**TASK DETAILS**.
Copy only the lines from the one containing "DIGITS1 pin CLK: 5 -> RX" through the final line of the records below, exactly as written, with no pictures.
########
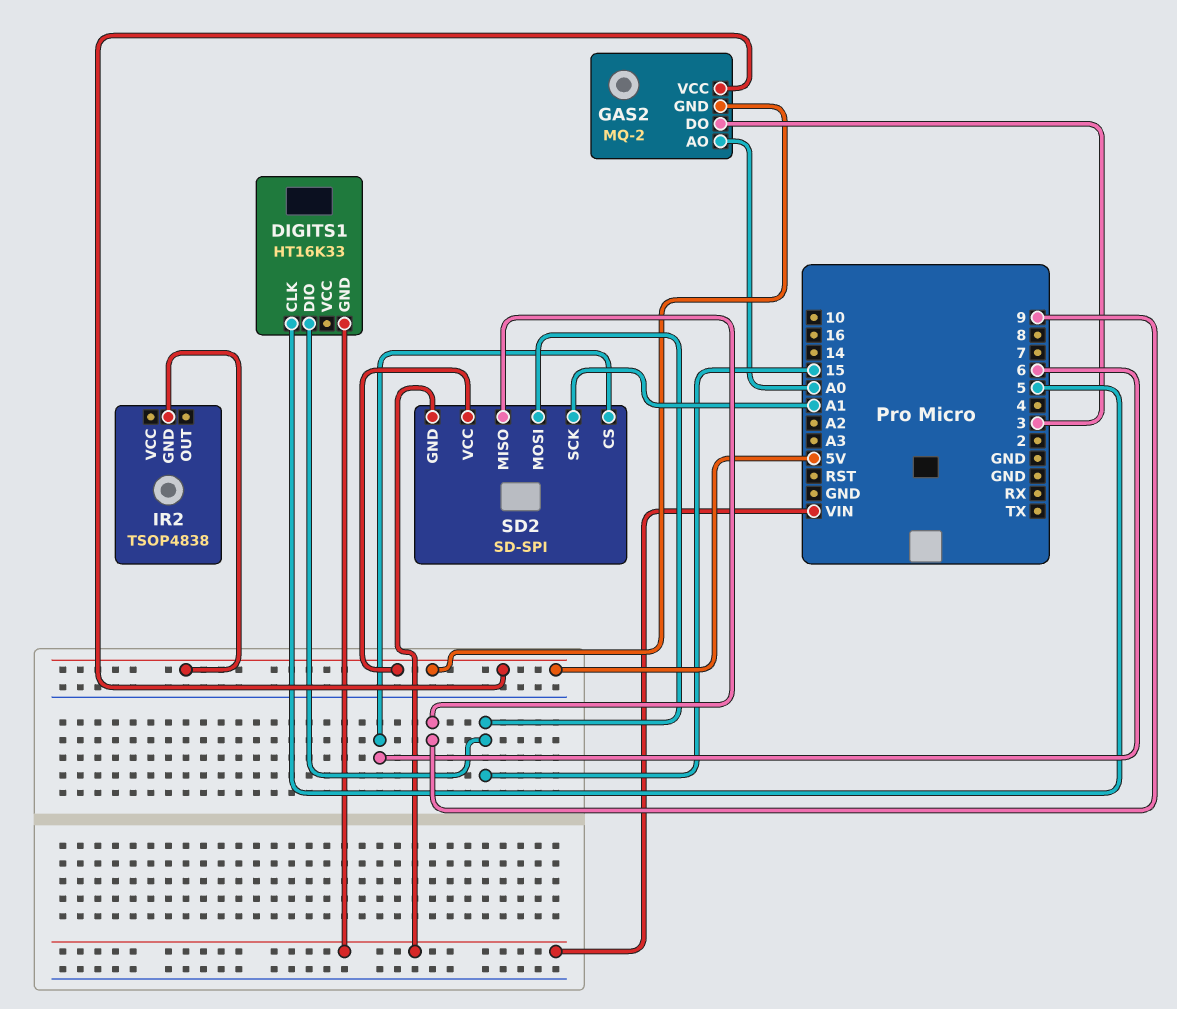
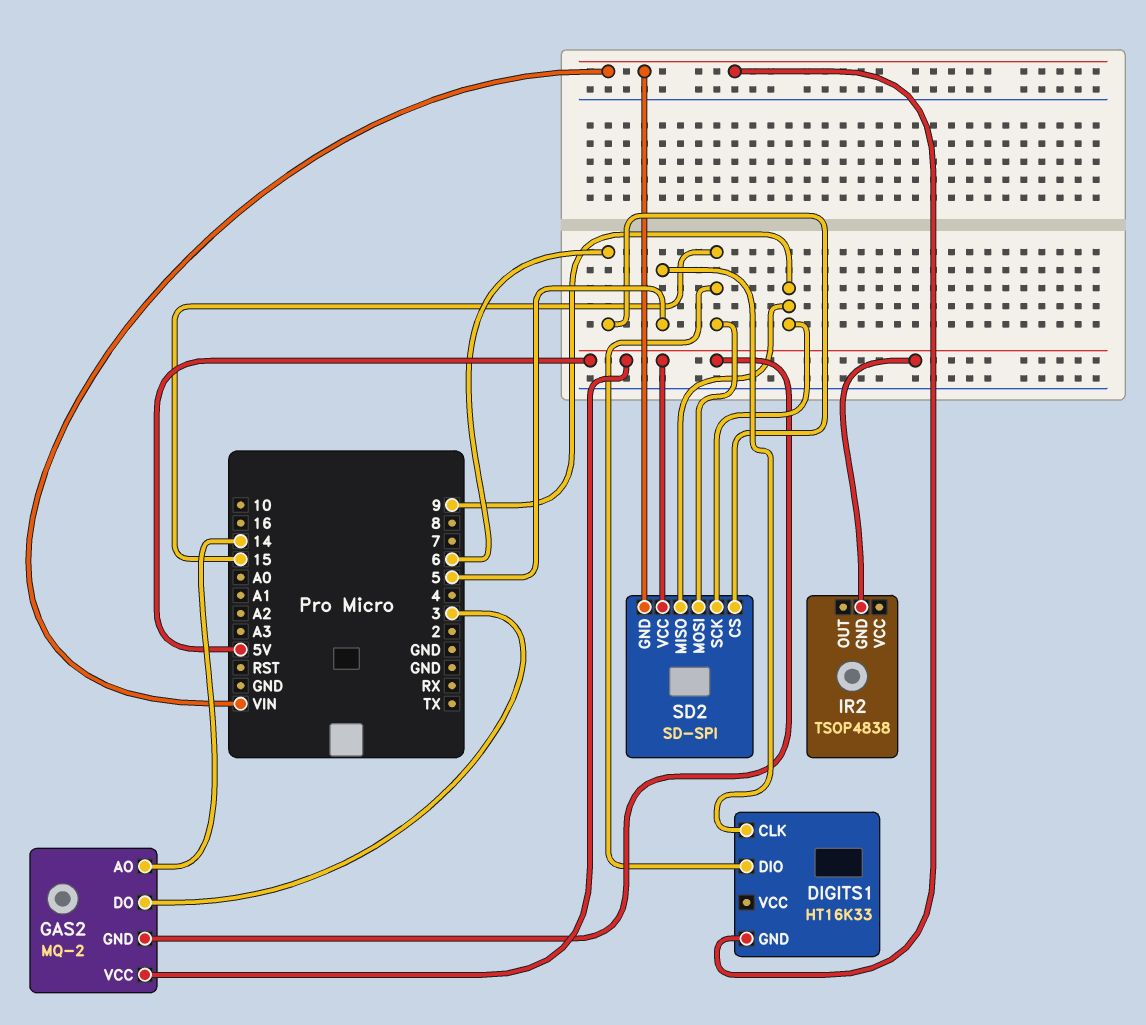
GAS2 pin AO: A0 -> 14
SD2 pin SCK: A1 -> 9

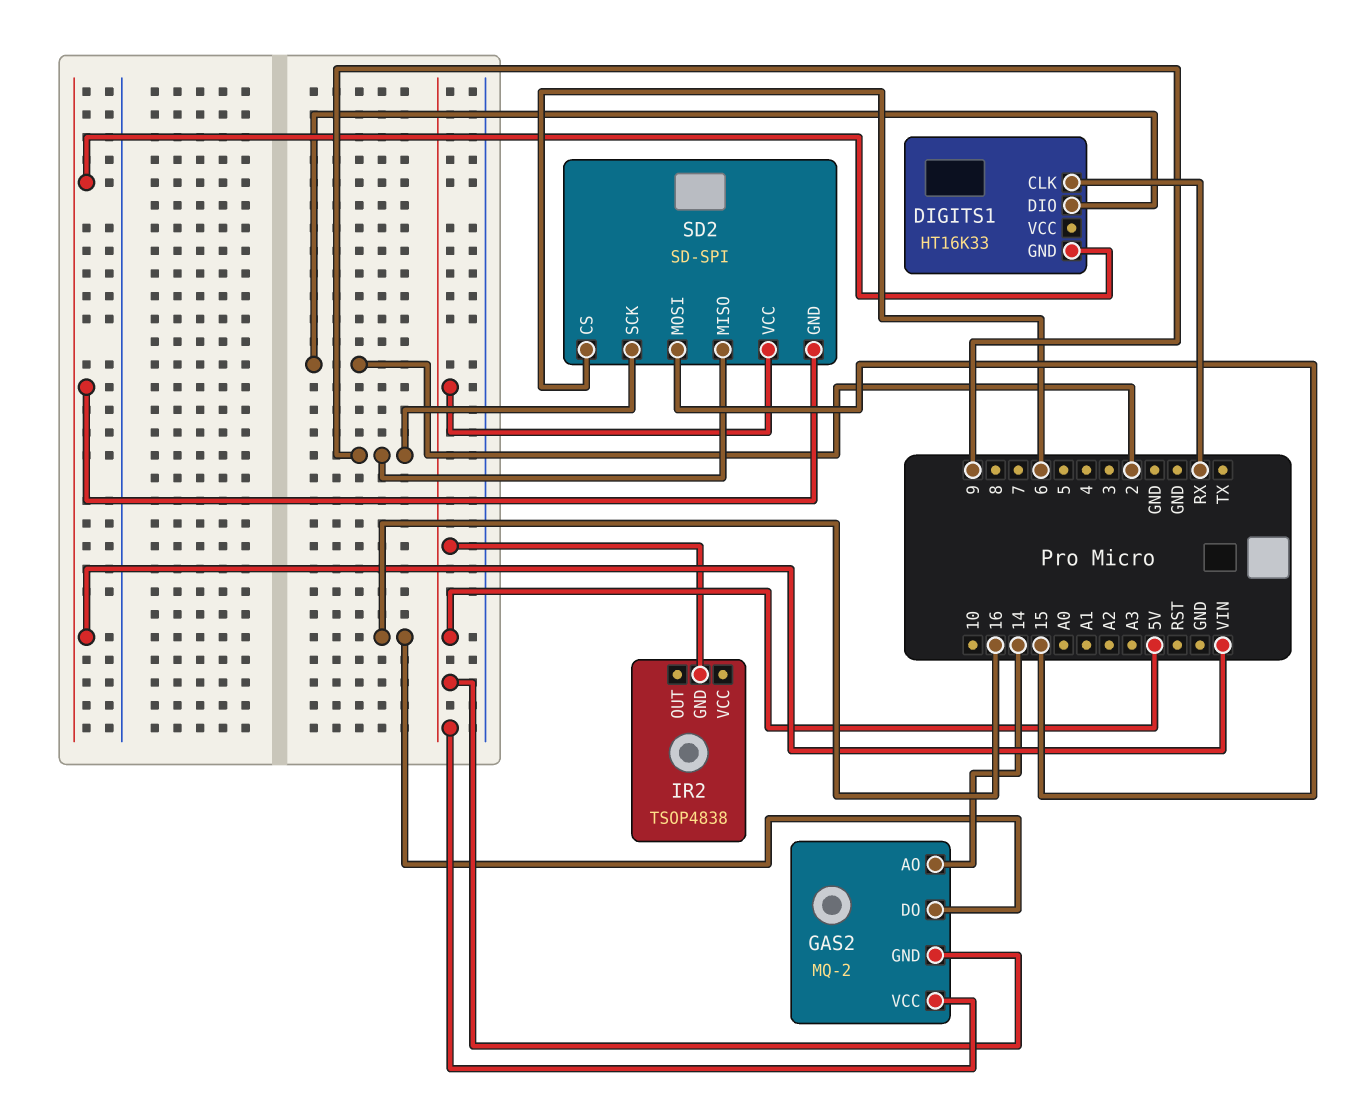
DIGITS1 pin CLK: 5 -> RX
DIGITS1 pin DIO: 15 -> 2
GAS2 pin DO: 3 -> 16

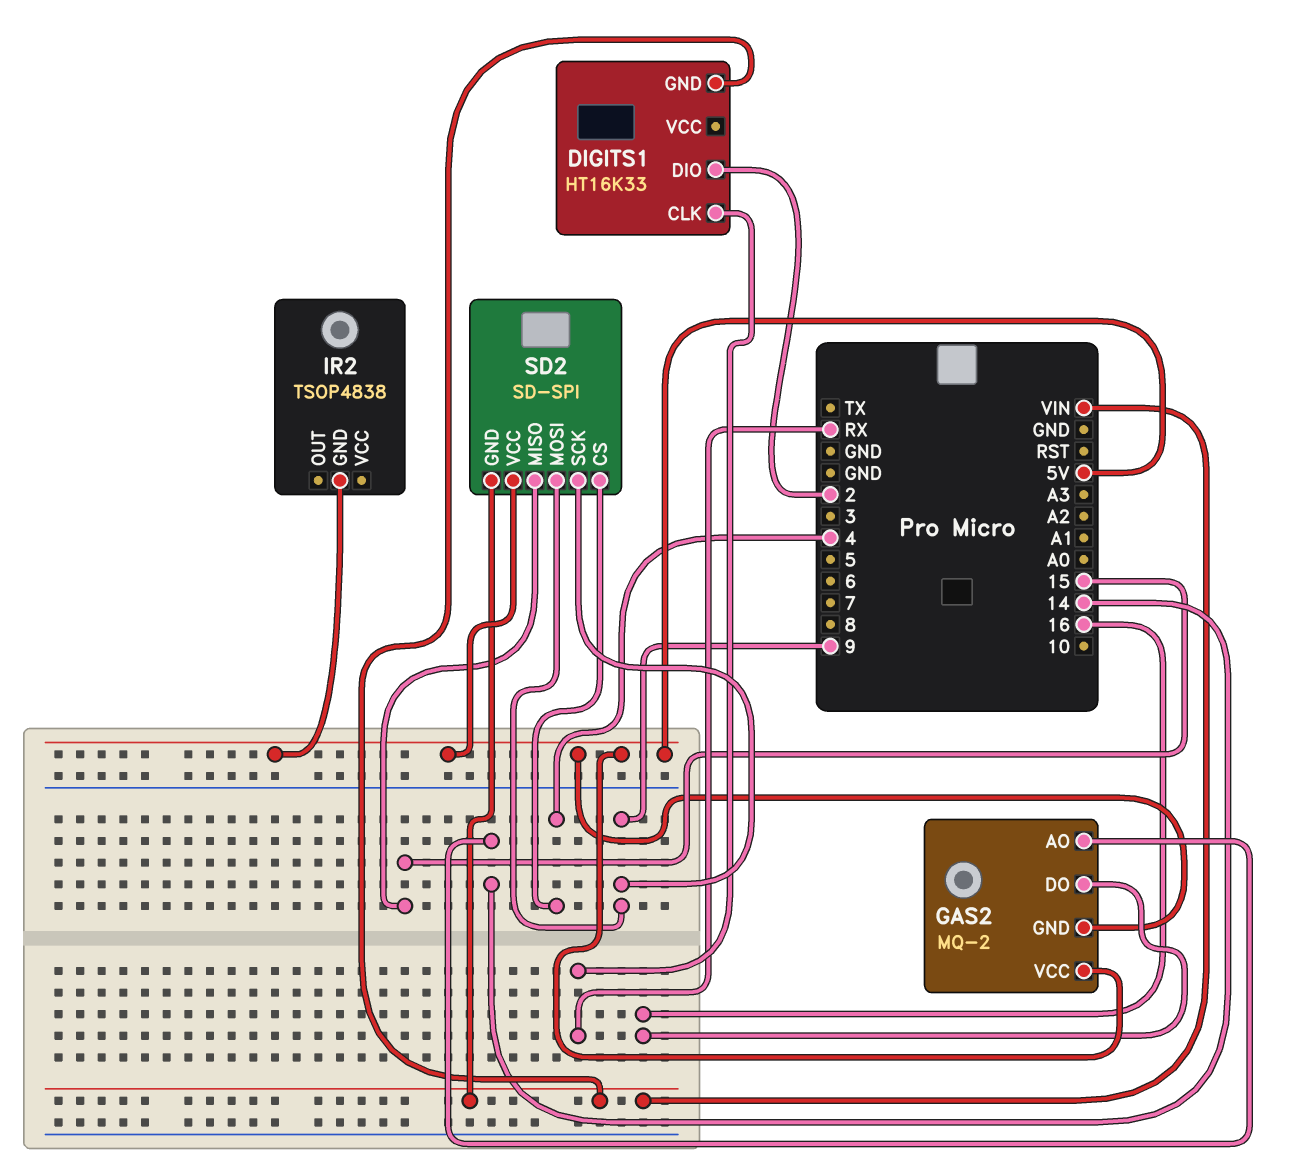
SD2 pin CS: 6 -> 4
SD2 pin MISO: 9 -> 15
SD2 pin MOSI: 15 -> 9

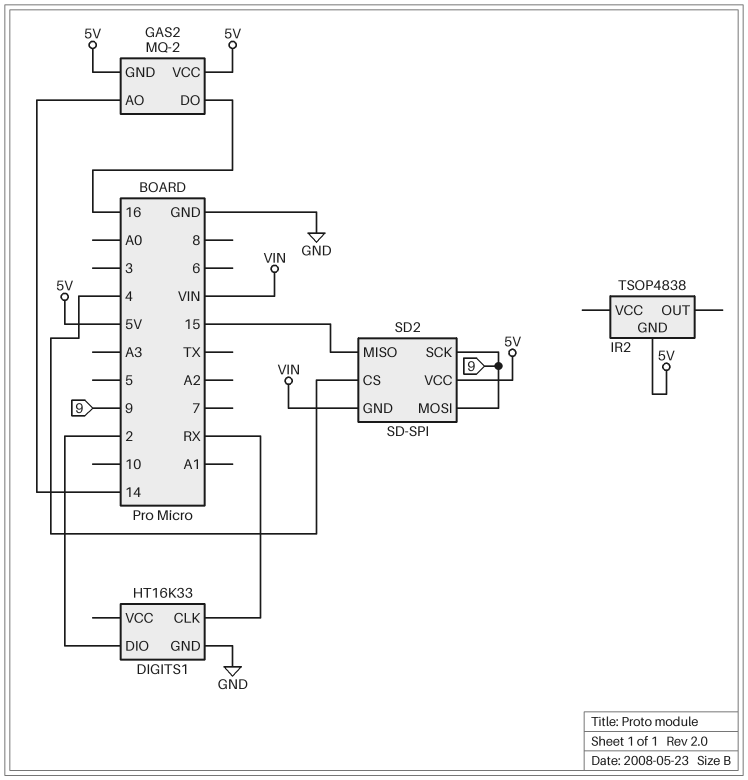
DIGITS1 pin GND: VIN -> GND

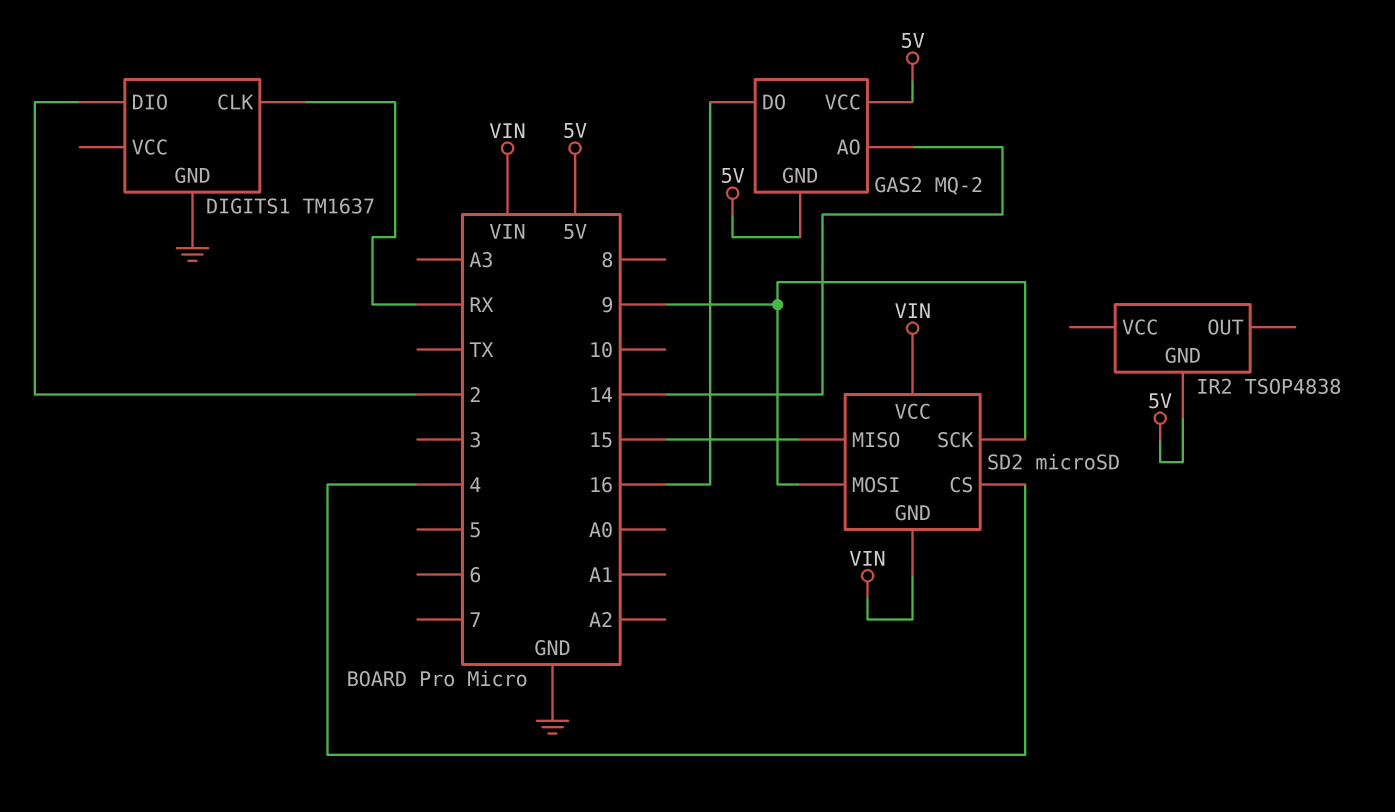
DIGITS1: HT16K33 -> TM1637
SD2: SD-SPI -> microSD
SD2 pin VCC: 5V -> VIN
########
**RESPONSE FOR THIS EXERCISE**.
DIGITS1 pin CLK: 5 -> RX
DIGITS1 pin DIO: 15 -> 2
GAS2 pin DO: 3 -> 16

SD2 pin CS: 6 -> 4
SD2 pin MISO: 9 -> 15
SD2 pin MOSI: 15 -> 9

DIGITS1 pin GND: VIN -> GND

DIGITS1: HT16K33 -> TM1637
SD2: SD-SPI -> microSD
SD2 pin VCC: 5V -> VIN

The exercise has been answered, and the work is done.